> _Goal of the exercise_
Where the listing below has a line with "(305, 486) = (401, 310): orange", write out exactly that line and every line after it, stopping after the line with "(323, 128) = (151, 161): white".

> _Material provided_
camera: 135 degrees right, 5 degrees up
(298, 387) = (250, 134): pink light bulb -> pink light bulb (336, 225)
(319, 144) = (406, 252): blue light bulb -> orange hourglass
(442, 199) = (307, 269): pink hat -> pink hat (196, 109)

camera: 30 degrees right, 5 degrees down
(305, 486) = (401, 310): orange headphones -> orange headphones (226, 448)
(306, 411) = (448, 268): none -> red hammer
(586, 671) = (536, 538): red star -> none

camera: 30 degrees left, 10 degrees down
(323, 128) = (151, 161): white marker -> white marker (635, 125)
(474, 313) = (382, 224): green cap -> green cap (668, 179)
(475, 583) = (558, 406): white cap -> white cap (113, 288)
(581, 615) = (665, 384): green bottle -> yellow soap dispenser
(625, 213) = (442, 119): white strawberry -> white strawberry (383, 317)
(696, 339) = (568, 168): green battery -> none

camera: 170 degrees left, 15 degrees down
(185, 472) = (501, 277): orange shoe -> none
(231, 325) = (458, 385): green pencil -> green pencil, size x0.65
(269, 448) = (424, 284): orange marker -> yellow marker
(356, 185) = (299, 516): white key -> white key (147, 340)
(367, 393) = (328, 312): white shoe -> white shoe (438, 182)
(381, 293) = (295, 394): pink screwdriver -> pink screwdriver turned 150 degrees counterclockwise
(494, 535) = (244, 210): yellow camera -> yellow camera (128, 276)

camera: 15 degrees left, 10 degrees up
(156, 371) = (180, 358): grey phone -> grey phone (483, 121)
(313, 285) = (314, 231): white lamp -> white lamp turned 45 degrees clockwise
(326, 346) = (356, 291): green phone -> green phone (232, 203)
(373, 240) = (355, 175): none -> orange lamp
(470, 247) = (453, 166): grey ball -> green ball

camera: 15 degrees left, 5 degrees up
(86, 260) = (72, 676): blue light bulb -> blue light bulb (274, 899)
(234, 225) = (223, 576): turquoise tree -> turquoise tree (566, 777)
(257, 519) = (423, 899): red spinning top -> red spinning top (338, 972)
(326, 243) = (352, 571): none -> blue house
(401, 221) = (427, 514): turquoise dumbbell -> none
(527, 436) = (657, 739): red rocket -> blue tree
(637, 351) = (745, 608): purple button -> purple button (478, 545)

> _Exercise result_
(305, 486) = (401, 310): orange headphones -> orange headphones (226, 448)
(306, 411) = (448, 268): none -> red hammer
(586, 671) = (536, 538): red star -> none

camera: 30 degrees left, 10 degrees down
(323, 128) = (151, 161): white marker -> white marker (635, 125)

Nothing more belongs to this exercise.